:: The task ::
Each record is to be printed again precisely as it reads.
──────── Extracted data ────────
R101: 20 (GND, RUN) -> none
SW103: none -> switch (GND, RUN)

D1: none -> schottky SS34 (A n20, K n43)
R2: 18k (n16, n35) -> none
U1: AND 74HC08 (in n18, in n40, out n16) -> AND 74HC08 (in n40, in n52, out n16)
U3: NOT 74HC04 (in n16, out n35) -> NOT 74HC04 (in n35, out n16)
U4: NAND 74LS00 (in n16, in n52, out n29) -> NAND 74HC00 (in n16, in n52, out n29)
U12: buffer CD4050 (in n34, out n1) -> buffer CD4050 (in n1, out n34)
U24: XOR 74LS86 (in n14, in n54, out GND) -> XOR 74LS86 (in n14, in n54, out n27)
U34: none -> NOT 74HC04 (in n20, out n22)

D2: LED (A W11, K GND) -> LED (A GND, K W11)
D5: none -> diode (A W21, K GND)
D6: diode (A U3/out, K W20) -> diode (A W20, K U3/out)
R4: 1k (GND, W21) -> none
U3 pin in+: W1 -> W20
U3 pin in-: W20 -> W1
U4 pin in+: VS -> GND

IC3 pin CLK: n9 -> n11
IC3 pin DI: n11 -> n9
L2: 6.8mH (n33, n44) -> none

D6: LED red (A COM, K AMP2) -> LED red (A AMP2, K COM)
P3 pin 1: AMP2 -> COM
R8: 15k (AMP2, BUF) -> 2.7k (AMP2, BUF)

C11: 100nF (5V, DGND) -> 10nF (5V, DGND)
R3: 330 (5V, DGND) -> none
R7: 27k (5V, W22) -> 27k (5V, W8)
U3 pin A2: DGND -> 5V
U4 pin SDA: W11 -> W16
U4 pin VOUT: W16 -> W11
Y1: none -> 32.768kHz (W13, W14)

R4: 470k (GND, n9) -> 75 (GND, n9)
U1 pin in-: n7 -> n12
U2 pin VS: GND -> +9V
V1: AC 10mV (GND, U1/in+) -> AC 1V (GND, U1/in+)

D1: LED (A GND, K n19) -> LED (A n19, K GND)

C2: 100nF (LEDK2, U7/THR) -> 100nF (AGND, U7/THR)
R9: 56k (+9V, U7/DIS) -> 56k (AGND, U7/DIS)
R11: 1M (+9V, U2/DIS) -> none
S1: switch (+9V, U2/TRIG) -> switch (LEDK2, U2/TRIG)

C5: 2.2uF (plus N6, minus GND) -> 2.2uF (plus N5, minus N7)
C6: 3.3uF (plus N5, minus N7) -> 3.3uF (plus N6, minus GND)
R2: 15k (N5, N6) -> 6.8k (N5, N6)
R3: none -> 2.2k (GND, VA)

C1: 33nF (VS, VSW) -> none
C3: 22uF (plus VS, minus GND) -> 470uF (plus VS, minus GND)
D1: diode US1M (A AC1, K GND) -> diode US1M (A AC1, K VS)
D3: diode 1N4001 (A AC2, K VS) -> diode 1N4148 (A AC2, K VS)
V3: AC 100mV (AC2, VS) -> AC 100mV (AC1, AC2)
────────
:: Task solution ::
R101: 20 (GND, RUN) -> none
SW103: none -> switch (GND, RUN)

D1: none -> schottky SS34 (A n20, K n43)
R2: 18k (n16, n35) -> none
U1: AND 74HC08 (in n18, in n40, out n16) -> AND 74HC08 (in n40, in n52, out n16)
U3: NOT 74HC04 (in n16, out n35) -> NOT 74HC04 (in n35, out n16)
U4: NAND 74LS00 (in n16, in n52, out n29) -> NAND 74HC00 (in n16, in n52, out n29)
U12: buffer CD4050 (in n34, out n1) -> buffer CD4050 (in n1, out n34)
U24: XOR 74LS86 (in n14, in n54, out GND) -> XOR 74LS86 (in n14, in n54, out n27)
U34: none -> NOT 74HC04 (in n20, out n22)

D2: LED (A W11, K GND) -> LED (A GND, K W11)
D5: none -> diode (A W21, K GND)
D6: diode (A U3/out, K W20) -> diode (A W20, K U3/out)
R4: 1k (GND, W21) -> none
U3 pin in+: W1 -> W20
U3 pin in-: W20 -> W1
U4 pin in+: VS -> GND

IC3 pin CLK: n9 -> n11
IC3 pin DI: n11 -> n9
L2: 6.8mH (n33, n44) -> none

D6: LED red (A COM, K AMP2) -> LED red (A AMP2, K COM)
P3 pin 1: AMP2 -> COM
R8: 15k (AMP2, BUF) -> 2.7k (AMP2, BUF)

C11: 100nF (5V, DGND) -> 10nF (5V, DGND)
R3: 330 (5V, DGND) -> none
R7: 27k (5V, W22) -> 27k (5V, W8)
U3 pin A2: DGND -> 5V
U4 pin SDA: W11 -> W16
U4 pin VOUT: W16 -> W11
Y1: none -> 32.768kHz (W13, W14)

R4: 470k (GND, n9) -> 75 (GND, n9)
U1 pin in-: n7 -> n12
U2 pin VS: GND -> +9V
V1: AC 10mV (GND, U1/in+) -> AC 1V (GND, U1/in+)

D1: LED (A GND, K n19) -> LED (A n19, K GND)

C2: 100nF (LEDK2, U7/THR) -> 100nF (AGND, U7/THR)
R9: 56k (+9V, U7/DIS) -> 56k (AGND, U7/DIS)
R11: 1M (+9V, U2/DIS) -> none
S1: switch (+9V, U2/TRIG) -> switch (LEDK2, U2/TRIG)

C5: 2.2uF (plus N6, minus GND) -> 2.2uF (plus N5, minus N7)
C6: 3.3uF (plus N5, minus N7) -> 3.3uF (plus N6, minus GND)
R2: 15k (N5, N6) -> 6.8k (N5, N6)
R3: none -> 2.2k (GND, VA)

C1: 33nF (VS, VSW) -> none
C3: 22uF (plus VS, minus GND) -> 470uF (plus VS, minus GND)
D1: diode US1M (A AC1, K GND) -> diode US1M (A AC1, K VS)
D3: diode 1N4001 (A AC2, K VS) -> diode 1N4148 (A AC2, K VS)
V3: AC 100mV (AC2, VS) -> AC 100mV (AC1, AC2)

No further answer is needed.